**The problem**
Using the data that follows, output only the lines from the line with "J2 pin 1: GND -> +9V" up to and including the line with "D8: diode US1M", exactly, leaving pictures aside.

Edit tracking data:
===============

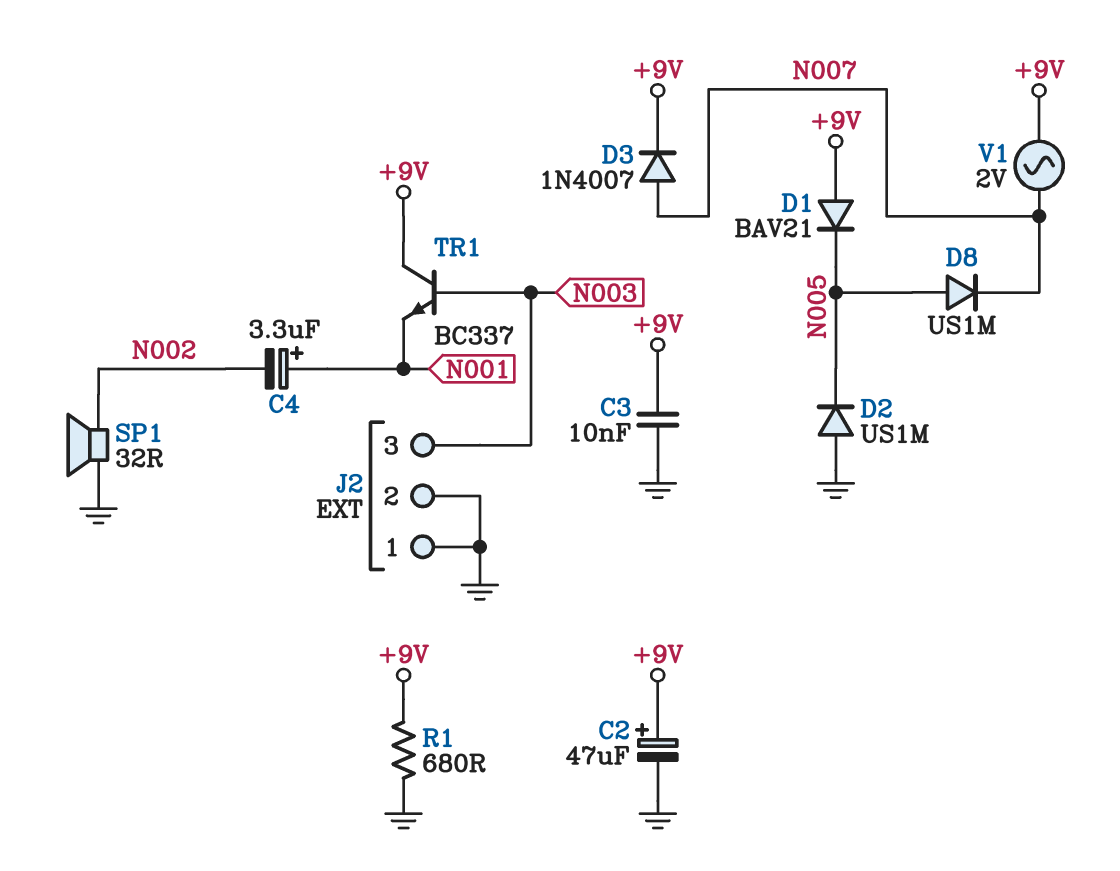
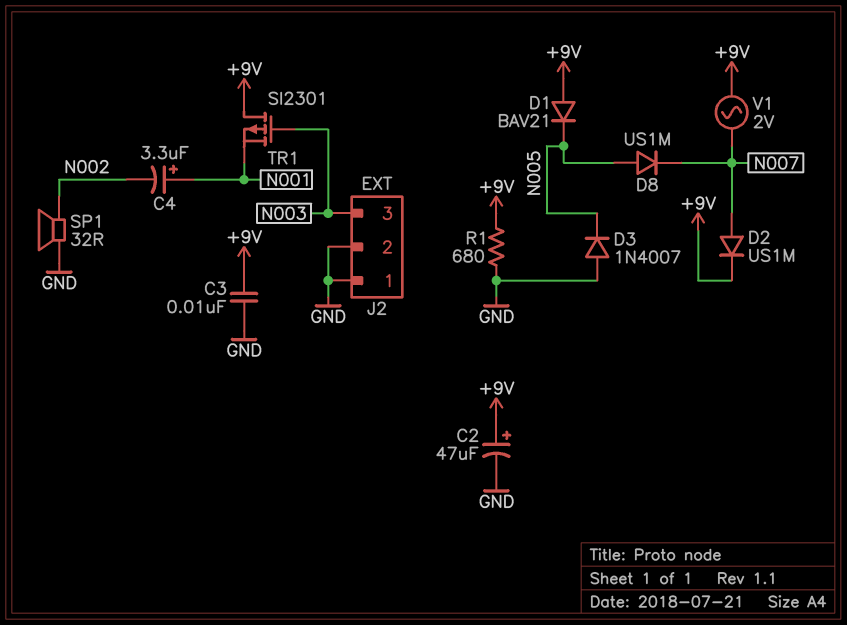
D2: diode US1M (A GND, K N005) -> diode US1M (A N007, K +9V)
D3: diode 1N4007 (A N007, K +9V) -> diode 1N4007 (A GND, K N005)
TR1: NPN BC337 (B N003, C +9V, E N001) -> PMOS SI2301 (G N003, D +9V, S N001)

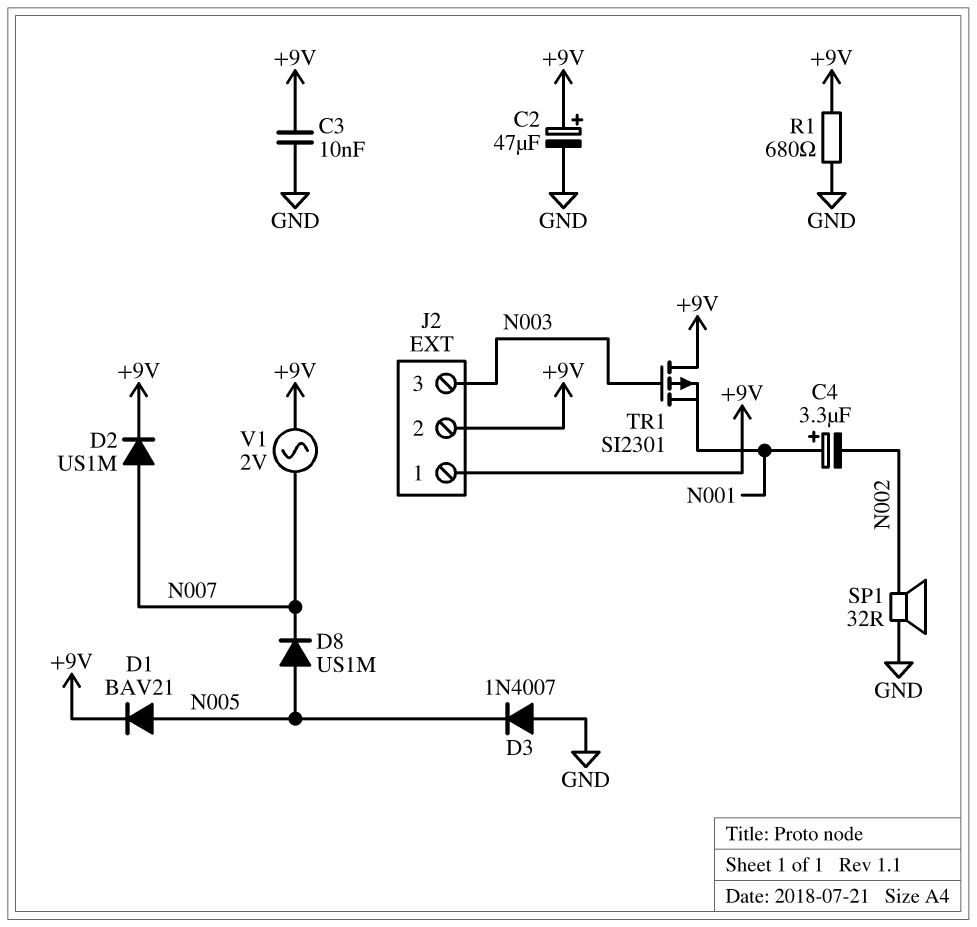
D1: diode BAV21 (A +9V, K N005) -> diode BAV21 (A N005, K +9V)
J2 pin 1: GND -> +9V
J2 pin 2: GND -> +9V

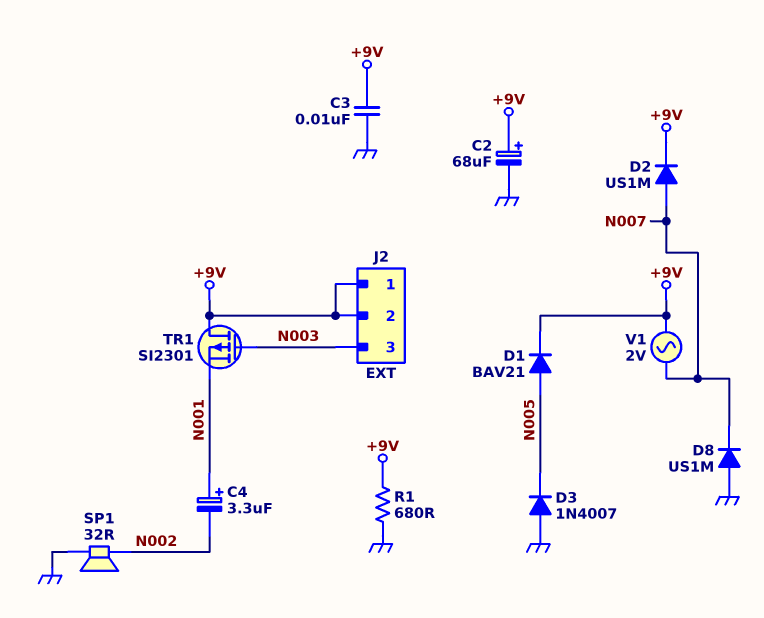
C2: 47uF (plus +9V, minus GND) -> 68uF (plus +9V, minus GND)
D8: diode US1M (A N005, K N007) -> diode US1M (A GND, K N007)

===============

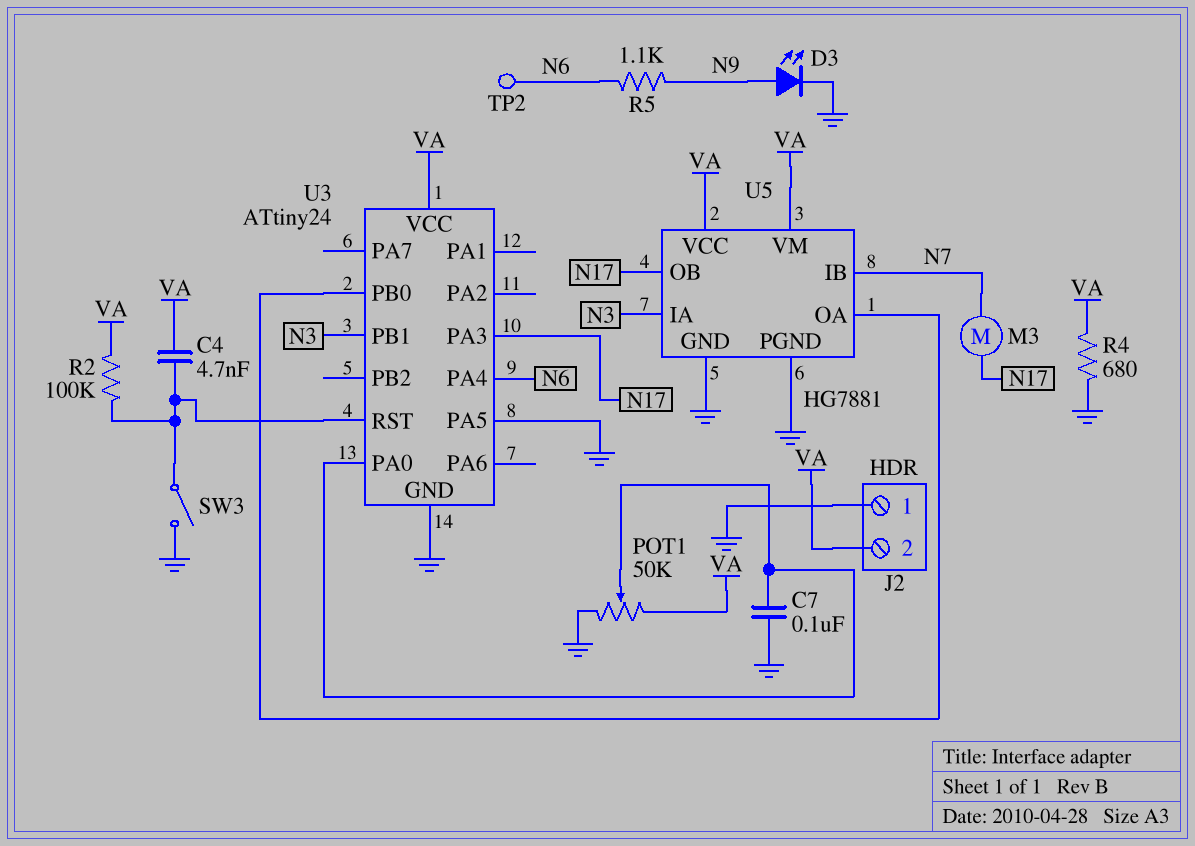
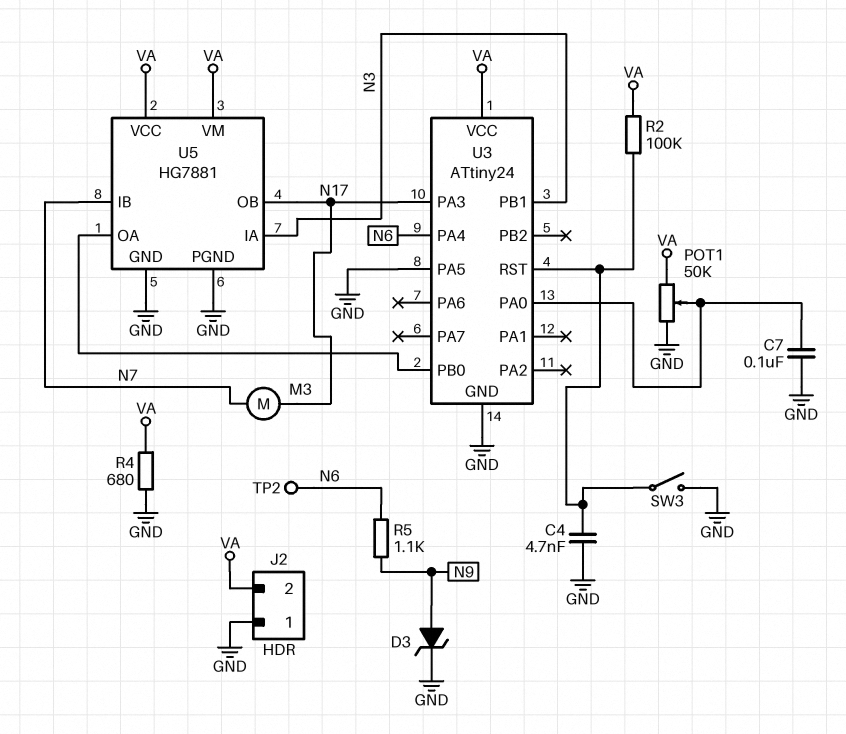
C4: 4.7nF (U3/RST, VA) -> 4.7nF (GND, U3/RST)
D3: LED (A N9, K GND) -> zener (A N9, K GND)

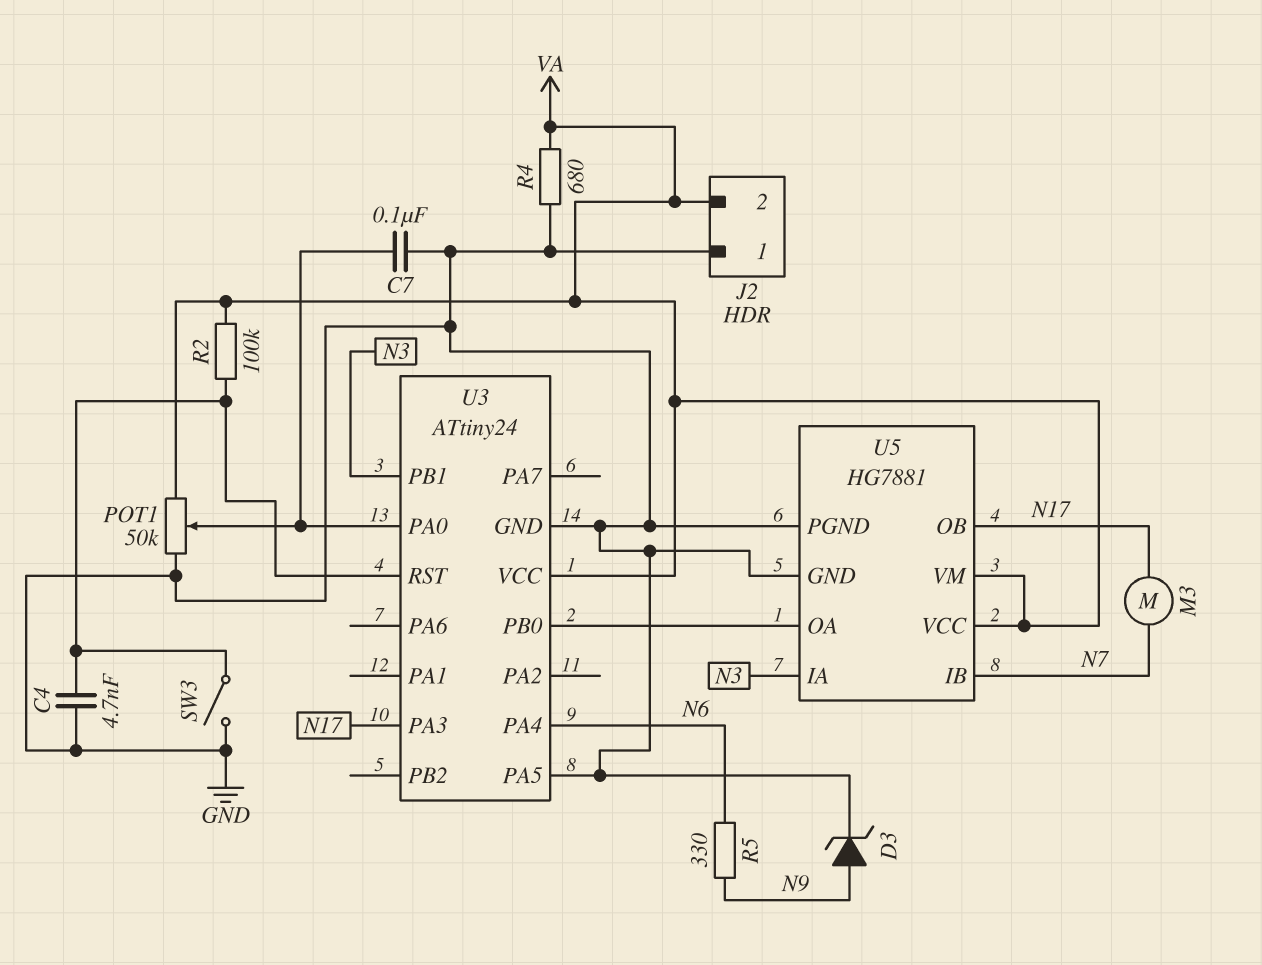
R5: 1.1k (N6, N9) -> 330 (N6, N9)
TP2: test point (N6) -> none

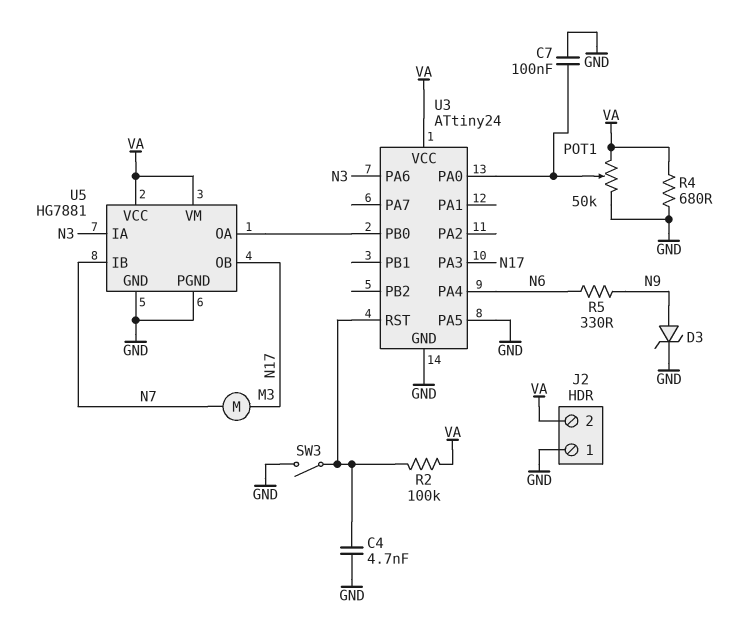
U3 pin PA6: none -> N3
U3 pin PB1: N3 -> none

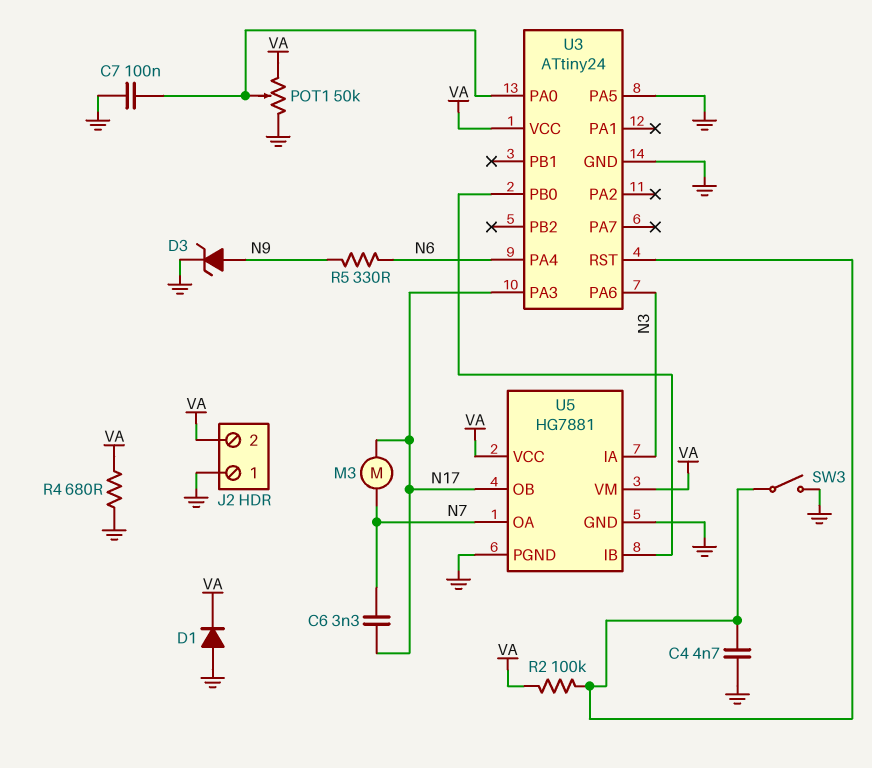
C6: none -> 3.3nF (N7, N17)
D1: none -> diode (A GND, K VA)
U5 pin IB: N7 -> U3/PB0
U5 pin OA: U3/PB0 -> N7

===============

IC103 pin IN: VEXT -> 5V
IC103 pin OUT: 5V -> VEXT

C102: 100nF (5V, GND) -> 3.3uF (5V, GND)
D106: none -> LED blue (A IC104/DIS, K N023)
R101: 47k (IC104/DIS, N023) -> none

===============

**Task response**
J2 pin 1: GND -> +9V
J2 pin 2: GND -> +9V

C2: 47uF (plus +9V, minus GND) -> 68uF (plus +9V, minus GND)
D8: diode US1M (A N005, K N007) -> diode US1M (A GND, K N007)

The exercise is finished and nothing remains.